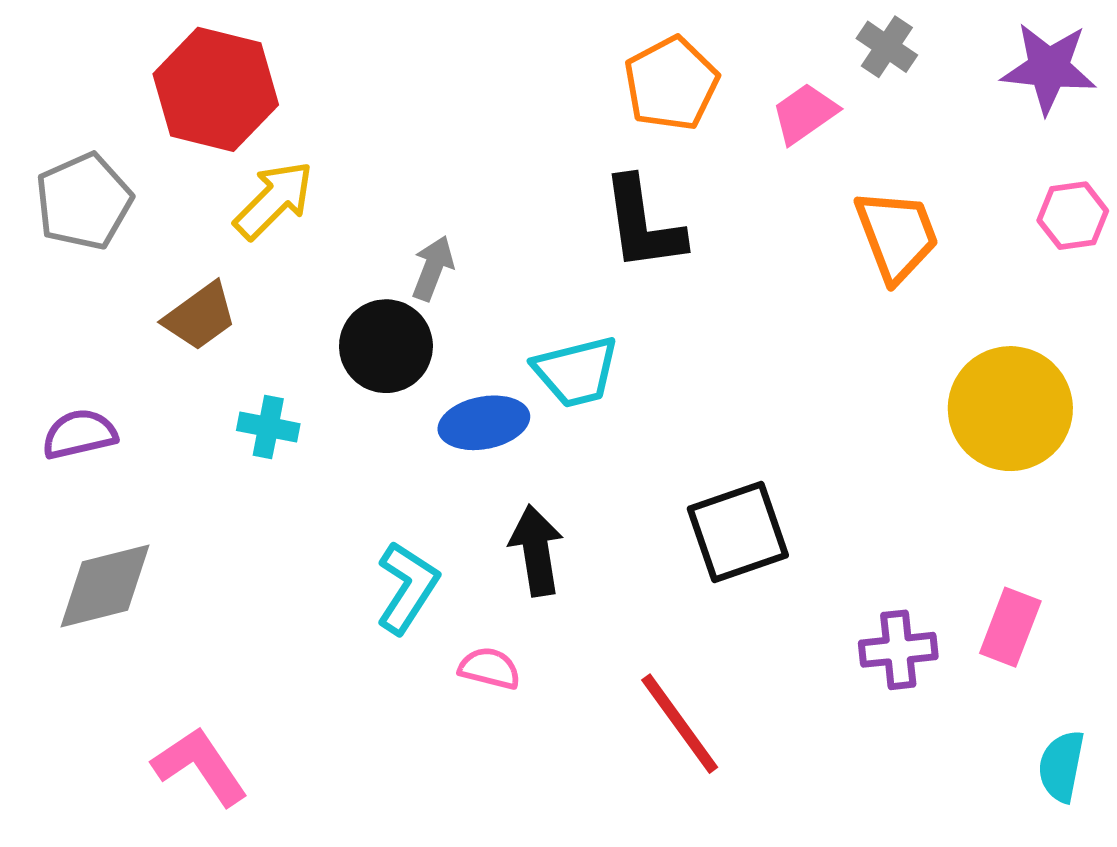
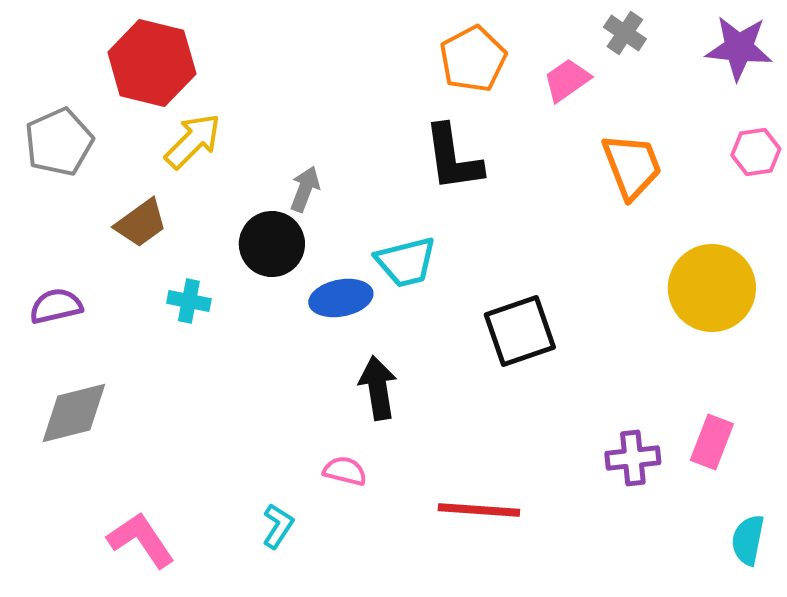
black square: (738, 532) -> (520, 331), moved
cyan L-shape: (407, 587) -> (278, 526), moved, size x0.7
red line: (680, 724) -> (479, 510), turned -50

◆ ◆ ◆ ◆

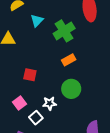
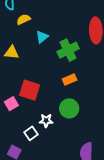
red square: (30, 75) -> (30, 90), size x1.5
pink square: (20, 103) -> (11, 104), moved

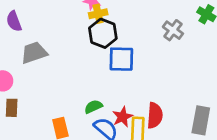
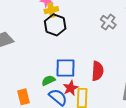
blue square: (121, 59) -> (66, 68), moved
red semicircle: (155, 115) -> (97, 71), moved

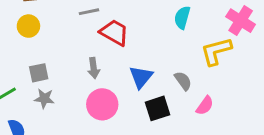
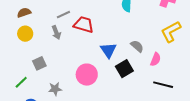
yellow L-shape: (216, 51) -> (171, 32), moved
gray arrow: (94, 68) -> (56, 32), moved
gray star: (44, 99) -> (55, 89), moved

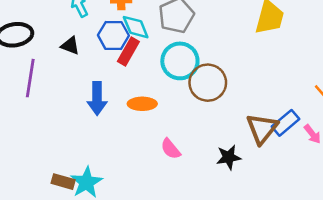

◆ ◆ ◆ ◆

* _WHAT NEEDS TO BE DONE_
In the listing above, locate the line containing "yellow L-shape: (216, 51) -> (171, 32), moved" and the line containing "gray star: (44, 99) -> (55, 89), moved", then transcribe both and every line between them verbatim.

* _ANSWER SECTION_
yellow L-shape: (216, 51) -> (171, 32), moved
gray arrow: (94, 68) -> (56, 32), moved
gray star: (44, 99) -> (55, 89), moved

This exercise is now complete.